Beginning at the line containing "blue cross: rotated 24 degrees clockwise" in the material below and ending at the line containing "purple star: moved 10 px down", return each line exactly and add nothing.

··· THE DATA

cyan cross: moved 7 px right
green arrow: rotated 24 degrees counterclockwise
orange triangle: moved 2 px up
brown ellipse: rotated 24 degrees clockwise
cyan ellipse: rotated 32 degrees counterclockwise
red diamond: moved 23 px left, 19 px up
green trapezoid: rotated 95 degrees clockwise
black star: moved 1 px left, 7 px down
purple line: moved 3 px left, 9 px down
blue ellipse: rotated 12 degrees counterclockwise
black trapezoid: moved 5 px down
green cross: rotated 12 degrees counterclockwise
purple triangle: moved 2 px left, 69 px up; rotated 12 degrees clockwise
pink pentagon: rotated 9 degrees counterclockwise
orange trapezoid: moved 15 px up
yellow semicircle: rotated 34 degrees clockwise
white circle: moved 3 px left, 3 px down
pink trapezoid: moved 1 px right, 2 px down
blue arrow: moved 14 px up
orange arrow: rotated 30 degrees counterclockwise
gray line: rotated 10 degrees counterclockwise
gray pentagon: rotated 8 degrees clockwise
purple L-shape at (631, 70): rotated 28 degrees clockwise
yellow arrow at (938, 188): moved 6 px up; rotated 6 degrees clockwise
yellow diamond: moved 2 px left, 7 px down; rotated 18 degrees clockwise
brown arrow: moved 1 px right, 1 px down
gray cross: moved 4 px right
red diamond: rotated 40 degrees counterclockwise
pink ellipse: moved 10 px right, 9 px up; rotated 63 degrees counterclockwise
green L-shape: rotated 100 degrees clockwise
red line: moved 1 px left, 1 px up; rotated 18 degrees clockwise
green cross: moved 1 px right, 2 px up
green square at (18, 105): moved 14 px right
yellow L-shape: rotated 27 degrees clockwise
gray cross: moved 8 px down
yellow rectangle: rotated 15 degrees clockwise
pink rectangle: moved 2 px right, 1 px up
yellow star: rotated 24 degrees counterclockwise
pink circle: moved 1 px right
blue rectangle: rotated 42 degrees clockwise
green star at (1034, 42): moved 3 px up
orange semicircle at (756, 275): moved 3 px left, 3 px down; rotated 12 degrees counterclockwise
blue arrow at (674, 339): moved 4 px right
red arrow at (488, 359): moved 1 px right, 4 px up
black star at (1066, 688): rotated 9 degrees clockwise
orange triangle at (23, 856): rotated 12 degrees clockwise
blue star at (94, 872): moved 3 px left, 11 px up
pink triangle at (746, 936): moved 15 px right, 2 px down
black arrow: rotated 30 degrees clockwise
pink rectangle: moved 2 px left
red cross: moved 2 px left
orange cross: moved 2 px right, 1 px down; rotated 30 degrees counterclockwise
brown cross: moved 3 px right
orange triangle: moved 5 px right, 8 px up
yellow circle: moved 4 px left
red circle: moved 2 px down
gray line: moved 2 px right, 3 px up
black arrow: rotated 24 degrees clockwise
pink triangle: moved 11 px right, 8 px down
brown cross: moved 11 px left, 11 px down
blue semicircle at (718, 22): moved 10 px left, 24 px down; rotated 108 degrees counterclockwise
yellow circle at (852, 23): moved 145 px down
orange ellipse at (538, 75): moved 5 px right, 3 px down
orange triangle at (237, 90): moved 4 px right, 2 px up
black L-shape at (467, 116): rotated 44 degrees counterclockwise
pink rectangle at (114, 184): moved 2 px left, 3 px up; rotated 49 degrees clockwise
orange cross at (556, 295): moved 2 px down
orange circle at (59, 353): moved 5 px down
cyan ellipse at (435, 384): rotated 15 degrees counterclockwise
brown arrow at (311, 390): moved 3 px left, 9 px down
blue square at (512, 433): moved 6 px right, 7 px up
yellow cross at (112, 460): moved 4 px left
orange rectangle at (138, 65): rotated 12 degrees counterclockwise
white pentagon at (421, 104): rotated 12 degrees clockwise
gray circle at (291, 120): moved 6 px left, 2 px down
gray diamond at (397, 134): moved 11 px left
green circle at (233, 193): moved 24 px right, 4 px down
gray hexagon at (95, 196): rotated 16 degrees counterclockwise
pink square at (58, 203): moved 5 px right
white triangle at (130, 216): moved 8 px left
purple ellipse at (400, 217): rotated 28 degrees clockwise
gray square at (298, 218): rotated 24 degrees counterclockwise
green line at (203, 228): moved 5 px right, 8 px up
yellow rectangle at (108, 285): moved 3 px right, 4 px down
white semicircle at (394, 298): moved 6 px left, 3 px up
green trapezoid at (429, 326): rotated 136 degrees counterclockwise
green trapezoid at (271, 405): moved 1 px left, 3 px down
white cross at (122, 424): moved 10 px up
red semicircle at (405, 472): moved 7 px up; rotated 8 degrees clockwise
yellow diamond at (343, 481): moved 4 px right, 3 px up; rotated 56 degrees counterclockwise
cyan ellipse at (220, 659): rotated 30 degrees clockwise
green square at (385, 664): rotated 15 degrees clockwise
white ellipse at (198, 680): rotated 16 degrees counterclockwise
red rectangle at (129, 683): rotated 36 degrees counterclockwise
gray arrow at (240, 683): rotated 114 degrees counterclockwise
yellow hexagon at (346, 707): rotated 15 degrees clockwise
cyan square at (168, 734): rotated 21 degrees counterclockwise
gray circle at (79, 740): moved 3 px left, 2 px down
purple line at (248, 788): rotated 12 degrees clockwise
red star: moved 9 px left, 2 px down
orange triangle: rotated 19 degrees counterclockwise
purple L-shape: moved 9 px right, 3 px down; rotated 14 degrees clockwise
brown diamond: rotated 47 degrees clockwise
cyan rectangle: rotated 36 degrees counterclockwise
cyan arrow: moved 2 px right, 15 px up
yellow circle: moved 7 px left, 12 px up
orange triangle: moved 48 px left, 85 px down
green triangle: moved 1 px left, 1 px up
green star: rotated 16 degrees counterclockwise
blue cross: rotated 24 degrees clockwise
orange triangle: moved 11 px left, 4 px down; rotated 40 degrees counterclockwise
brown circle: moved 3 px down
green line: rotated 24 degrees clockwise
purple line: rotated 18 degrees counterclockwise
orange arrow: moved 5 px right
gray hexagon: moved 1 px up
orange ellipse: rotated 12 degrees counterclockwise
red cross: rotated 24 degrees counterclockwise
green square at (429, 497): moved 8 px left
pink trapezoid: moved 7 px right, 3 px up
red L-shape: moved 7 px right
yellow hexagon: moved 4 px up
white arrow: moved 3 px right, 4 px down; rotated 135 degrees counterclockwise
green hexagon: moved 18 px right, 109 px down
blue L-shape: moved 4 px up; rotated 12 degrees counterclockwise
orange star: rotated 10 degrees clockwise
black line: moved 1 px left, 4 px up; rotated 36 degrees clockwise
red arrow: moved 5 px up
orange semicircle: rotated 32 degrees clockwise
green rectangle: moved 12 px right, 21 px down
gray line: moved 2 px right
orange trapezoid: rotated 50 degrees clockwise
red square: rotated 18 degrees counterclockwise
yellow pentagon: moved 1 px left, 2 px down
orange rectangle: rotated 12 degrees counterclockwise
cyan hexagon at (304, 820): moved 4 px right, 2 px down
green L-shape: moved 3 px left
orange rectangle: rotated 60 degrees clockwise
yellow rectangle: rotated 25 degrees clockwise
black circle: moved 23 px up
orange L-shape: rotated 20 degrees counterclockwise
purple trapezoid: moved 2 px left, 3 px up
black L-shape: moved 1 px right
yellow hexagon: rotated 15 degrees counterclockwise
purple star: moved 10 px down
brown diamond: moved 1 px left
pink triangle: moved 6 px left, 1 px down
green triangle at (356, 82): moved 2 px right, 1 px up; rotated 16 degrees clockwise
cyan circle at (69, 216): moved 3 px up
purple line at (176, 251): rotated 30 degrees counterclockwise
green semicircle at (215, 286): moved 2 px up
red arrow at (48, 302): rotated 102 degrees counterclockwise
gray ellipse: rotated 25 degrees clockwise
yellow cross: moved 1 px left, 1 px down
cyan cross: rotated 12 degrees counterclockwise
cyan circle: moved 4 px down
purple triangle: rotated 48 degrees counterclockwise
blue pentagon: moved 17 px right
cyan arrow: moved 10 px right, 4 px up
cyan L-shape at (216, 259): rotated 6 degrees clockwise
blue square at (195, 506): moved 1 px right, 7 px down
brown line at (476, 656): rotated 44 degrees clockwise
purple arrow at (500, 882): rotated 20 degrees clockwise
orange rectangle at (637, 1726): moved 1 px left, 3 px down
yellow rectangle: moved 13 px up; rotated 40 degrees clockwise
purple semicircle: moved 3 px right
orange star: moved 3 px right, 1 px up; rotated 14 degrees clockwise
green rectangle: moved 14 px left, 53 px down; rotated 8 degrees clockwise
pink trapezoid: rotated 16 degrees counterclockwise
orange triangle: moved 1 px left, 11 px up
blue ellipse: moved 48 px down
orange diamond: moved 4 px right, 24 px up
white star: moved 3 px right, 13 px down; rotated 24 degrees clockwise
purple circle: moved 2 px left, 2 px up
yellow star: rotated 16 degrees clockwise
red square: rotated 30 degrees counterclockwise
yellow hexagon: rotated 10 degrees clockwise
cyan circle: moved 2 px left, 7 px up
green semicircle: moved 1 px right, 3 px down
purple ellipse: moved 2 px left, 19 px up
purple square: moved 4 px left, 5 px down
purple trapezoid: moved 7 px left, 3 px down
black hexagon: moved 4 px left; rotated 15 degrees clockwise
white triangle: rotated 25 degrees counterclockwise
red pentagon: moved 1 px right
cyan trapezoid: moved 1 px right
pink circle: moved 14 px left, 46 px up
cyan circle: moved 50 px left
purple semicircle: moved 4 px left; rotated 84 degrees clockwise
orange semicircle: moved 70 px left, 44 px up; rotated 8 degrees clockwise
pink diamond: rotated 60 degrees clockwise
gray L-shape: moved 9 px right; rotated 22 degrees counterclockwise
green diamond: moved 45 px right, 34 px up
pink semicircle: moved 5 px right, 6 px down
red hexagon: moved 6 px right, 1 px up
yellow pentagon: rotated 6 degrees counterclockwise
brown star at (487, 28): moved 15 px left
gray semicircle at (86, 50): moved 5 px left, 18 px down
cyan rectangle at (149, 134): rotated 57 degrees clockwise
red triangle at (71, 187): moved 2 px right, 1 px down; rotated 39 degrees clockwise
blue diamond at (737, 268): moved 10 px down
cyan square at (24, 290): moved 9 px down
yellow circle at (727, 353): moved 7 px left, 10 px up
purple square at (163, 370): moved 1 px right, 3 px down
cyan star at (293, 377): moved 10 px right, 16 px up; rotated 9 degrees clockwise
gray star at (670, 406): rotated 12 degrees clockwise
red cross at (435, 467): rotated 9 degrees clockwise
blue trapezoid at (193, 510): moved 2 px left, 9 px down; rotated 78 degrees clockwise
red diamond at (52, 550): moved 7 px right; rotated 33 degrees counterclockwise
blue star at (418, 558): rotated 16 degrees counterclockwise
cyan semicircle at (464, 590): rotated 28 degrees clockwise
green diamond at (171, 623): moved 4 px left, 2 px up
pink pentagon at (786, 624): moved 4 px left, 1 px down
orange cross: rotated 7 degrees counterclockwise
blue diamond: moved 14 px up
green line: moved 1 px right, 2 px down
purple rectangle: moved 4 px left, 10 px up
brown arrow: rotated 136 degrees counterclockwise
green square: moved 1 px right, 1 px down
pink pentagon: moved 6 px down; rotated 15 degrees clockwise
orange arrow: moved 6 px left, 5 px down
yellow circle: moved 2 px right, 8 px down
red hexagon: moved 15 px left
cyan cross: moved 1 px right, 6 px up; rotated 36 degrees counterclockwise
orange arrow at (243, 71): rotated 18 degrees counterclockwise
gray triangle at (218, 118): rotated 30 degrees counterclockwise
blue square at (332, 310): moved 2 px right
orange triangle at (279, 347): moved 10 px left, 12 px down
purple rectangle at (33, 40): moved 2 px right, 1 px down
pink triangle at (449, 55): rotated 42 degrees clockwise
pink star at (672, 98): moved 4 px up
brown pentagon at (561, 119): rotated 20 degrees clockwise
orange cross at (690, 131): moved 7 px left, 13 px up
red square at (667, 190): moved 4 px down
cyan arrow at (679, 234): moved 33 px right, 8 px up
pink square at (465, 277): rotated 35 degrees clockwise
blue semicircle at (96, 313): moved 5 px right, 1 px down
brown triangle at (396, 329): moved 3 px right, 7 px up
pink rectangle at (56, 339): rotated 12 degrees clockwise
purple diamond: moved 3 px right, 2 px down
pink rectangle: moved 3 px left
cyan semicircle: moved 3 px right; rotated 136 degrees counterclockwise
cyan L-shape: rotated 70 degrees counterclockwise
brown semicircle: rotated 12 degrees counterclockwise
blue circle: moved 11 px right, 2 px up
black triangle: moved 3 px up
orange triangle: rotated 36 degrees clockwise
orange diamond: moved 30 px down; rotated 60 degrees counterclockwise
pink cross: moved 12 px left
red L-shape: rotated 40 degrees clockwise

······

_EXERCISE RESPONSE_
blue cross: rotated 24 degrees clockwise
orange triangle: moved 11 px left, 4 px down; rotated 40 degrees counterclockwise
brown circle: moved 3 px down
green line: rotated 24 degrees clockwise
purple line: rotated 18 degrees counterclockwise
orange arrow: moved 5 px right
gray hexagon: moved 1 px up
orange ellipse: rotated 12 degrees counterclockwise
red cross: rotated 24 degrees counterclockwise
green square at (429, 497): moved 8 px left
pink trapezoid: moved 7 px right, 3 px up
red L-shape: moved 7 px right
yellow hexagon: moved 4 px up
white arrow: moved 3 px right, 4 px down; rotated 135 degrees counterclockwise
green hexagon: moved 18 px right, 109 px down
blue L-shape: moved 4 px up; rotated 12 degrees counterclockwise
orange star: rotated 10 degrees clockwise
black line: moved 1 px left, 4 px up; rotated 36 degrees clockwise
red arrow: moved 5 px up
orange semicircle: rotated 32 degrees clockwise
green rectangle: moved 12 px right, 21 px down
gray line: moved 2 px right
orange trapezoid: rotated 50 degrees clockwise
red square: rotated 18 degrees counterclockwise
yellow pentagon: moved 1 px left, 2 px down
orange rectangle: rotated 12 degrees counterclockwise
cyan hexagon at (304, 820): moved 4 px right, 2 px down
green L-shape: moved 3 px left
orange rectangle: rotated 60 degrees clockwise
yellow rectangle: rotated 25 degrees clockwise
black circle: moved 23 px up
orange L-shape: rotated 20 degrees counterclockwise
purple trapezoid: moved 2 px left, 3 px up
black L-shape: moved 1 px right
yellow hexagon: rotated 15 degrees counterclockwise
purple star: moved 10 px down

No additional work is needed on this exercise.